- **Problem**
As the answer, set down the lines below from the one containing "(496, 514) = (532, 391): orange" through the one containing "(584, 334) = (771, 434): grey", exactly and inclusively, and no others.

- **Input data**
---+---
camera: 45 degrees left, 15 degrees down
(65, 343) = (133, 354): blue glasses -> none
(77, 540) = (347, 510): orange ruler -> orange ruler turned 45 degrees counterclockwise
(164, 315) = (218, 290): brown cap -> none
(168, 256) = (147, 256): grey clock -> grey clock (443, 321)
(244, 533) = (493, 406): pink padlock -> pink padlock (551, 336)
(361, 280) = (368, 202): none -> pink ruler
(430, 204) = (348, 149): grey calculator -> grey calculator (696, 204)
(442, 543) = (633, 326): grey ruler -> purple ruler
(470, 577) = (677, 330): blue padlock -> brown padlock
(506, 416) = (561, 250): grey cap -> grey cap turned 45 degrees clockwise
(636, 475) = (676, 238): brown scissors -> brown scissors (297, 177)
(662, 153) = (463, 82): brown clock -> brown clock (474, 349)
---+---
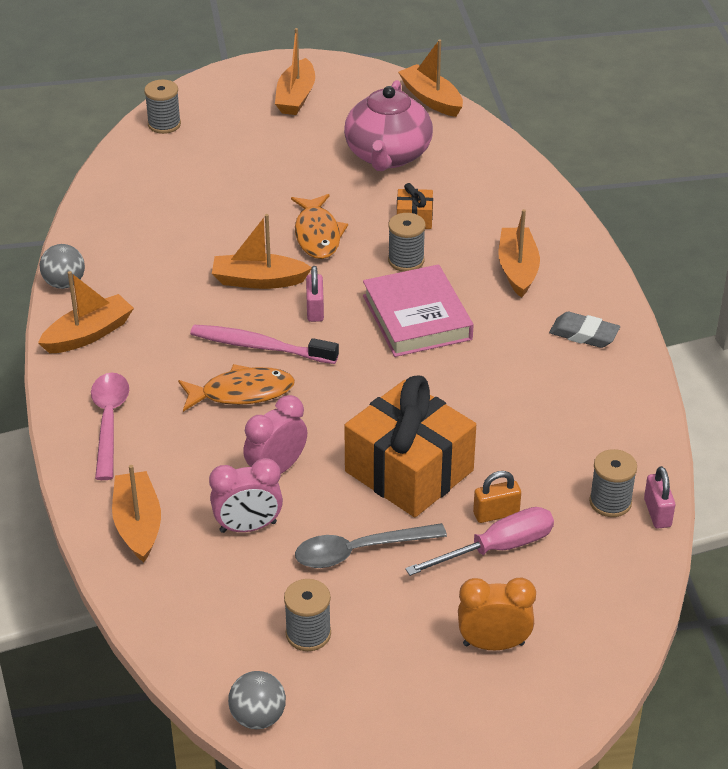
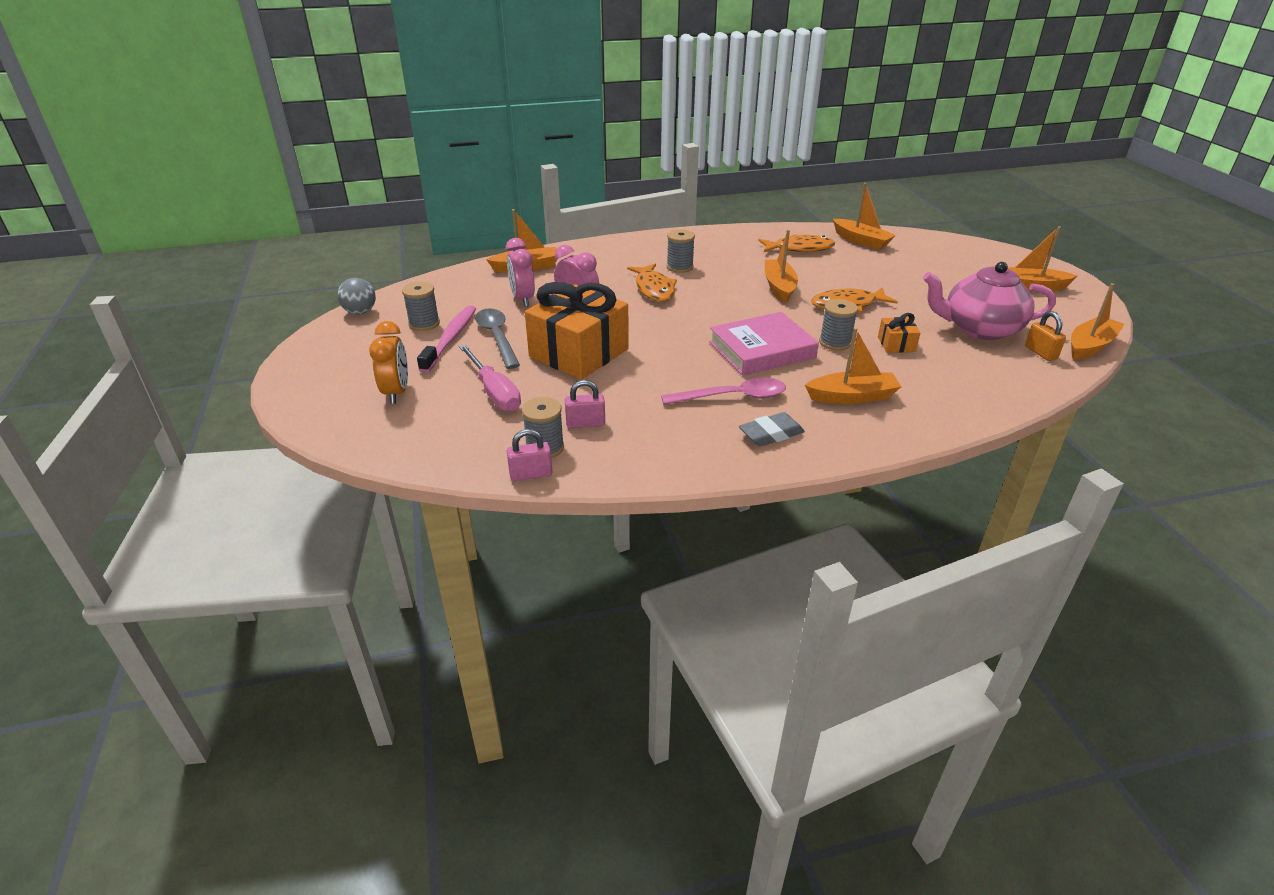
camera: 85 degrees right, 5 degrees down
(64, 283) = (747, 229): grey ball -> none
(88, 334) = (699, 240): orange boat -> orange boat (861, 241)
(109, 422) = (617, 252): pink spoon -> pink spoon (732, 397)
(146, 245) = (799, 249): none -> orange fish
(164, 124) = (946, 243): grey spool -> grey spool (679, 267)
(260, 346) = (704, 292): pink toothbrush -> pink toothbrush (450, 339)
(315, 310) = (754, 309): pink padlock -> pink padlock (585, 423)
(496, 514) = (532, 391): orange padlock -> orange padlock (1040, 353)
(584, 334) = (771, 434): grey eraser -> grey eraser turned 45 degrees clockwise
---+---
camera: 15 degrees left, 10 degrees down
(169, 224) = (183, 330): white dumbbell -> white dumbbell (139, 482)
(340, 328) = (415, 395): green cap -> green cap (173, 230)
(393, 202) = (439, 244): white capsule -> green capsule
---+---
- **Your response**
(496, 514) = (532, 391): orange padlock -> orange padlock (1040, 353)
(584, 334) = (771, 434): grey eraser -> grey eraser turned 45 degrees clockwise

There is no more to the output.